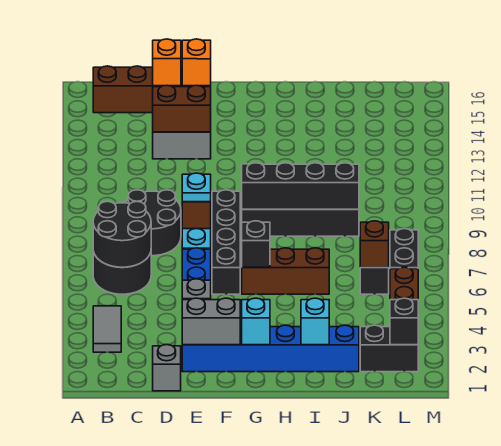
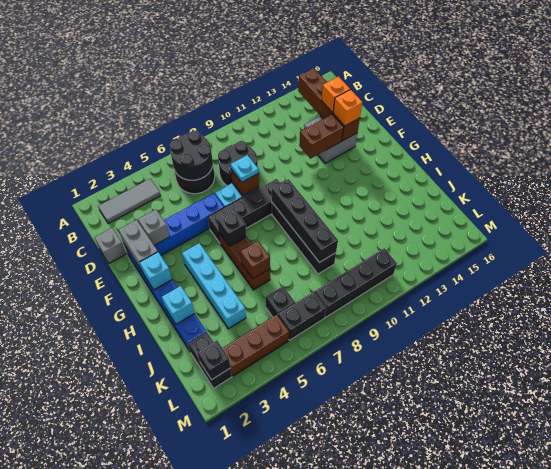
grey tile B3:B4 level 1 -> grey tile B2:B4 level 1
brown brick D13:E13 level 2 -> brown brick E12:E13 level 2
none -> cyan brick G4:J4 level 1
brown brick K6 level 2 -> brown brick I6 level 2
none -> black brick L8:L11 level 1

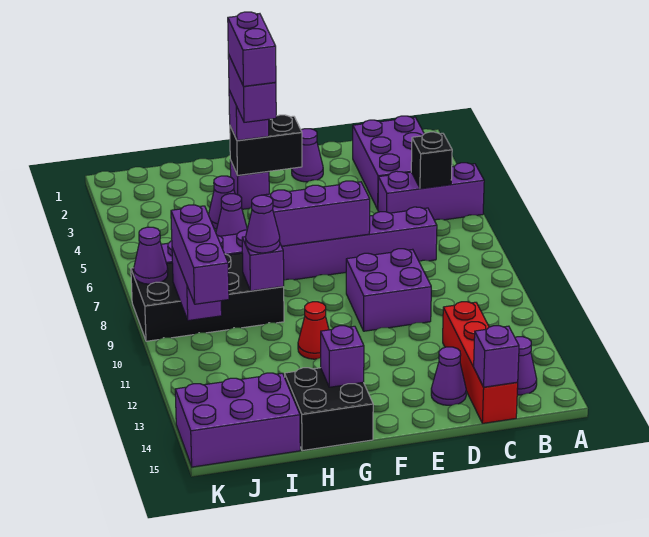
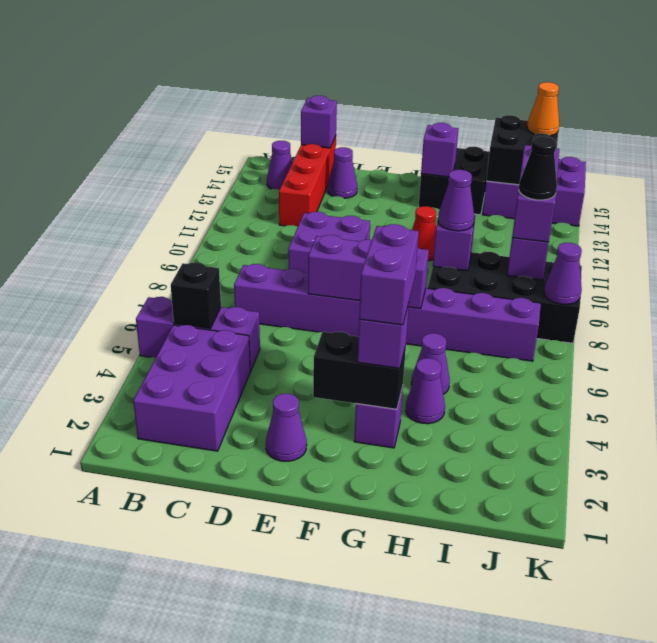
purple brick G3:G4 level 5 -> none
none -> black brick I14:J15 level 2
none -> black cone J9 level 4
none -> orange cone J15 level 3

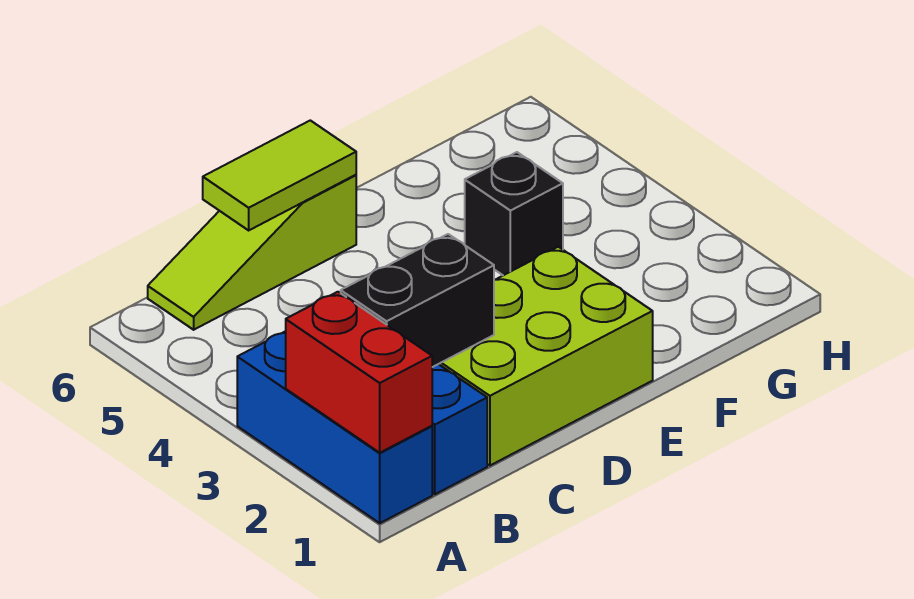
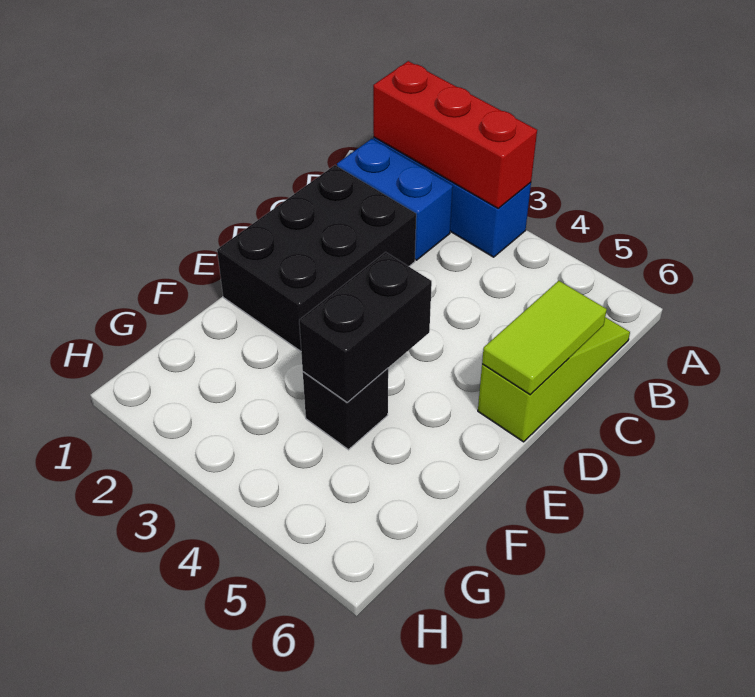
red brick A1:A2 level 2 -> red brick A1:A3 level 2
black brick B2:C2 level 2 -> black brick E4:F4 level 2
lime brick C1:E2 level 1 -> black brick C1:E2 level 1

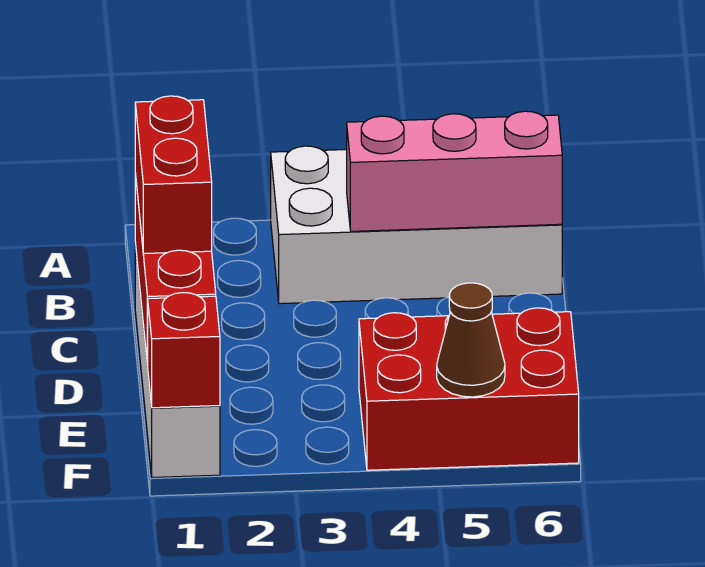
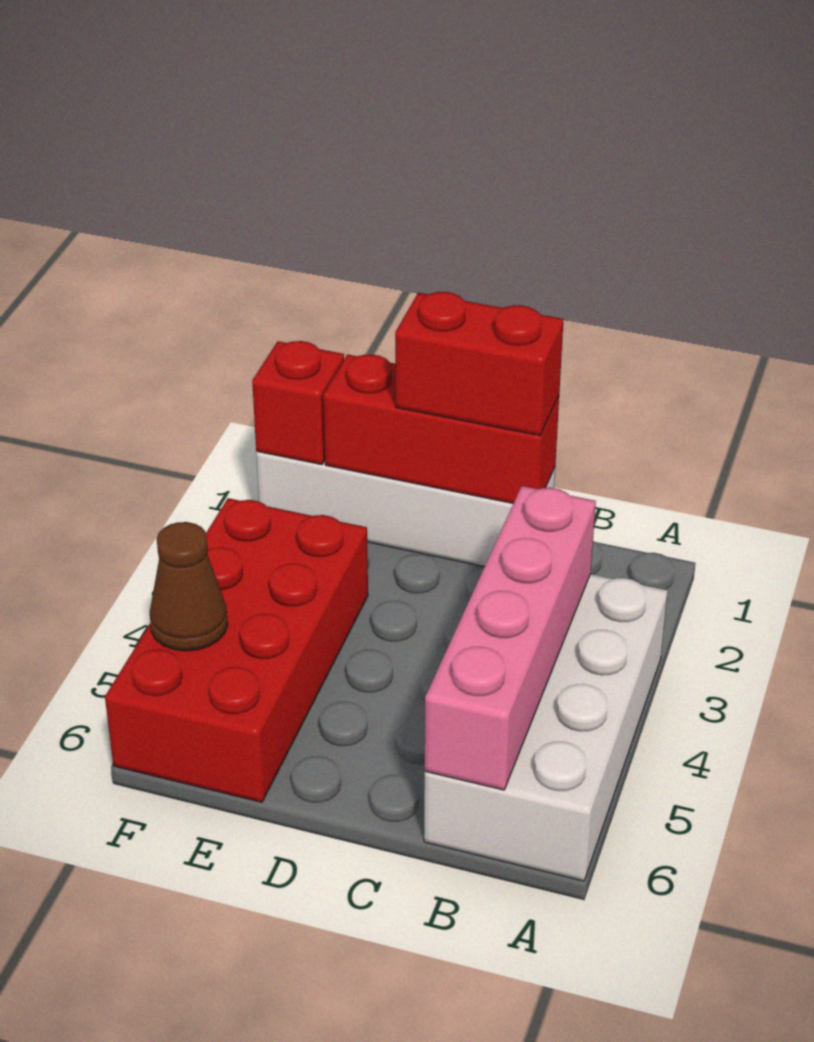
pink brick B4:B6 level 2 -> pink brick B3:B6 level 2
red brick E4:F6 level 1 -> red brick E3:F6 level 1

◆ ◆ ◆ ◆

PROBLEM STATEMENT:
Within the data above, pick out all lines holding the word "black".

RESPONSE AREA:
none -> black brick L8:L11 level 1
none -> black brick I14:J15 level 2
none -> black cone J9 level 4
black brick B2:C2 level 2 -> black brick E4:F4 level 2
lime brick C1:E2 level 1 -> black brick C1:E2 level 1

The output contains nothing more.